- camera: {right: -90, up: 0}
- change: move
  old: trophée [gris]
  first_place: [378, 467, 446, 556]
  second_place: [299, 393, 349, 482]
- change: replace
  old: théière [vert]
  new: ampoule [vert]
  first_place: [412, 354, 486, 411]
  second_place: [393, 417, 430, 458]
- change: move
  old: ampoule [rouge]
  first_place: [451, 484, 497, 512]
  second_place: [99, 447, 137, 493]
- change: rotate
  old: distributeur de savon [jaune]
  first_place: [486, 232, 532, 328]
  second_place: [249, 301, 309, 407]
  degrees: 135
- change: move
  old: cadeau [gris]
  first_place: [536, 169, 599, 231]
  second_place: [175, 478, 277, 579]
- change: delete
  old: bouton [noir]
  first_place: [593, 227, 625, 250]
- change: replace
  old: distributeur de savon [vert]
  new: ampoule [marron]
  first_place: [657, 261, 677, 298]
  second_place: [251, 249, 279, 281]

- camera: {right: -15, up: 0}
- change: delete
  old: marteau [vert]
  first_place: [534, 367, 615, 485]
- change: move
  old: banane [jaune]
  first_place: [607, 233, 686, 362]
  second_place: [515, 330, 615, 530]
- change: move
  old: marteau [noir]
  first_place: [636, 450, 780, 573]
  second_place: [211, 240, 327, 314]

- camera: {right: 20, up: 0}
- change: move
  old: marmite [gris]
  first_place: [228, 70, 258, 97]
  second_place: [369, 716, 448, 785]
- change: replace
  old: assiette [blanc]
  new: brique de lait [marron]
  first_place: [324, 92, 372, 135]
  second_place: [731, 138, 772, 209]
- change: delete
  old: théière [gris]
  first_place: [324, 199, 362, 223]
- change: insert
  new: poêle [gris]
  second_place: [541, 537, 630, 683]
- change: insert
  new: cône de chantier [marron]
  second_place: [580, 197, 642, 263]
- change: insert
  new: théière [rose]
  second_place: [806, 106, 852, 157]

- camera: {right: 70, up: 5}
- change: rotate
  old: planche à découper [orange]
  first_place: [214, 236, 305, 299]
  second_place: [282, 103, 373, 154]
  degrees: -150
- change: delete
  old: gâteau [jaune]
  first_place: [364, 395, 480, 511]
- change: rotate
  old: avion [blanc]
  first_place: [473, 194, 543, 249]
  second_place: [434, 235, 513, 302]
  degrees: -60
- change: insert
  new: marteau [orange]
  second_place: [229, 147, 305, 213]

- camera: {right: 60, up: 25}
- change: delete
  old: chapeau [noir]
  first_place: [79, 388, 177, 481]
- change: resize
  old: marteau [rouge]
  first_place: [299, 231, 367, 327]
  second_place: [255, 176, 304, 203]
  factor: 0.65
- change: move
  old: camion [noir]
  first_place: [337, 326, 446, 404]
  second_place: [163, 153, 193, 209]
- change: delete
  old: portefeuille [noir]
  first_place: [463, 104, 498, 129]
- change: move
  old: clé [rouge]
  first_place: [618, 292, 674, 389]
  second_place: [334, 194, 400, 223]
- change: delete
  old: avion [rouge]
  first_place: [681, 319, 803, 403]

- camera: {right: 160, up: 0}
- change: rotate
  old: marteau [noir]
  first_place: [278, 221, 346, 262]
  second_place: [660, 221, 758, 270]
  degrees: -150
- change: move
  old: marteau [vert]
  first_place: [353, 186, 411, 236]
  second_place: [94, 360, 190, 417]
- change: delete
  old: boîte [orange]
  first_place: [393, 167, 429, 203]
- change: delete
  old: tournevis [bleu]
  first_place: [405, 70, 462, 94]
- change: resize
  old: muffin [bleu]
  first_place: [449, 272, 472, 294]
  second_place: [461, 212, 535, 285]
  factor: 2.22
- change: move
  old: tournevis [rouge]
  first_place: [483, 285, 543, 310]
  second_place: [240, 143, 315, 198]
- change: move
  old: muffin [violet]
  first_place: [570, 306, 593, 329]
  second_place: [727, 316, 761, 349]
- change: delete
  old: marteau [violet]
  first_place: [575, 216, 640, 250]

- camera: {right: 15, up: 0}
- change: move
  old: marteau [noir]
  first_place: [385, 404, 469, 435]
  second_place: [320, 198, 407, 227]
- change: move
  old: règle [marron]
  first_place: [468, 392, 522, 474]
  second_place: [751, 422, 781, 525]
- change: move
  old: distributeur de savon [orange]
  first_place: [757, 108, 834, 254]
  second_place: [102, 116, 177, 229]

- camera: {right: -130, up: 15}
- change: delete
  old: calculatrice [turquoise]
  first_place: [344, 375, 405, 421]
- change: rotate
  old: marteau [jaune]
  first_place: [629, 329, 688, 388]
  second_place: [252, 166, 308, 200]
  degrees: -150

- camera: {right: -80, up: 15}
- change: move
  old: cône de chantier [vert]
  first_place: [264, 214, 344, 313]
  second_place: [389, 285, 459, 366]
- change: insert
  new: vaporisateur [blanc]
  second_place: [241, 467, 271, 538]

────────

Exercise instructions ▸
Your reply should match the data above exactly, line for line.

Completed exercise ▸
- camera: {right: -90, up: 0}
- change: move
  old: trophée [gris]
  first_place: [378, 467, 446, 556]
  second_place: [299, 393, 349, 482]
- change: replace
  old: théière [vert]
  new: ampoule [vert]
  first_place: [412, 354, 486, 411]
  second_place: [393, 417, 430, 458]
- change: move
  old: ampoule [rouge]
  first_place: [451, 484, 497, 512]
  second_place: [99, 447, 137, 493]
- change: rotate
  old: distributeur de savon [jaune]
  first_place: [486, 232, 532, 328]
  second_place: [249, 301, 309, 407]
  degrees: 135
- change: move
  old: cadeau [gris]
  first_place: [536, 169, 599, 231]
  second_place: [175, 478, 277, 579]
- change: delete
  old: bouton [noir]
  first_place: [593, 227, 625, 250]
- change: replace
  old: distributeur de savon [vert]
  new: ampoule [marron]
  first_place: [657, 261, 677, 298]
  second_place: [251, 249, 279, 281]

- camera: {right: -15, up: 0}
- change: delete
  old: marteau [vert]
  first_place: [534, 367, 615, 485]
- change: move
  old: banane [jaune]
  first_place: [607, 233, 686, 362]
  second_place: [515, 330, 615, 530]
- change: move
  old: marteau [noir]
  first_place: [636, 450, 780, 573]
  second_place: [211, 240, 327, 314]

- camera: {right: 20, up: 0}
- change: move
  old: marmite [gris]
  first_place: [228, 70, 258, 97]
  second_place: [369, 716, 448, 785]
- change: replace
  old: assiette [blanc]
  new: brique de lait [marron]
  first_place: [324, 92, 372, 135]
  second_place: [731, 138, 772, 209]
- change: delete
  old: théière [gris]
  first_place: [324, 199, 362, 223]
- change: insert
  new: poêle [gris]
  second_place: [541, 537, 630, 683]
- change: insert
  new: cône de chantier [marron]
  second_place: [580, 197, 642, 263]
- change: insert
  new: théière [rose]
  second_place: [806, 106, 852, 157]

- camera: {right: 70, up: 5}
- change: rotate
  old: planche à découper [orange]
  first_place: [214, 236, 305, 299]
  second_place: [282, 103, 373, 154]
  degrees: -150
- change: delete
  old: gâteau [jaune]
  first_place: [364, 395, 480, 511]
- change: rotate
  old: avion [blanc]
  first_place: [473, 194, 543, 249]
  second_place: [434, 235, 513, 302]
  degrees: -60
- change: insert
  new: marteau [orange]
  second_place: [229, 147, 305, 213]

- camera: {right: 60, up: 25}
- change: delete
  old: chapeau [noir]
  first_place: [79, 388, 177, 481]
- change: resize
  old: marteau [rouge]
  first_place: [299, 231, 367, 327]
  second_place: [255, 176, 304, 203]
  factor: 0.65
- change: move
  old: camion [noir]
  first_place: [337, 326, 446, 404]
  second_place: [163, 153, 193, 209]
- change: delete
  old: portefeuille [noir]
  first_place: [463, 104, 498, 129]
- change: move
  old: clé [rouge]
  first_place: [618, 292, 674, 389]
  second_place: [334, 194, 400, 223]
- change: delete
  old: avion [rouge]
  first_place: [681, 319, 803, 403]

- camera: {right: 160, up: 0}
- change: rotate
  old: marteau [noir]
  first_place: [278, 221, 346, 262]
  second_place: [660, 221, 758, 270]
  degrees: -150
- change: move
  old: marteau [vert]
  first_place: [353, 186, 411, 236]
  second_place: [94, 360, 190, 417]
- change: delete
  old: boîte [orange]
  first_place: [393, 167, 429, 203]
- change: delete
  old: tournevis [bleu]
  first_place: [405, 70, 462, 94]
- change: resize
  old: muffin [bleu]
  first_place: [449, 272, 472, 294]
  second_place: [461, 212, 535, 285]
  factor: 2.22
- change: move
  old: tournevis [rouge]
  first_place: [483, 285, 543, 310]
  second_place: [240, 143, 315, 198]
- change: move
  old: muffin [violet]
  first_place: [570, 306, 593, 329]
  second_place: [727, 316, 761, 349]
- change: delete
  old: marteau [violet]
  first_place: [575, 216, 640, 250]

- camera: {right: 15, up: 0}
- change: move
  old: marteau [noir]
  first_place: [385, 404, 469, 435]
  second_place: [320, 198, 407, 227]
- change: move
  old: règle [marron]
  first_place: [468, 392, 522, 474]
  second_place: [751, 422, 781, 525]
- change: move
  old: distributeur de savon [orange]
  first_place: [757, 108, 834, 254]
  second_place: [102, 116, 177, 229]

- camera: {right: -130, up: 15}
- change: delete
  old: calculatrice [turquoise]
  first_place: [344, 375, 405, 421]
- change: rotate
  old: marteau [jaune]
  first_place: [629, 329, 688, 388]
  second_place: [252, 166, 308, 200]
  degrees: -150

- camera: {right: -80, up: 15}
- change: move
  old: cône de chantier [vert]
  first_place: [264, 214, 344, 313]
  second_place: [389, 285, 459, 366]
- change: insert
  new: vaporisateur [blanc]
  second_place: [241, 467, 271, 538]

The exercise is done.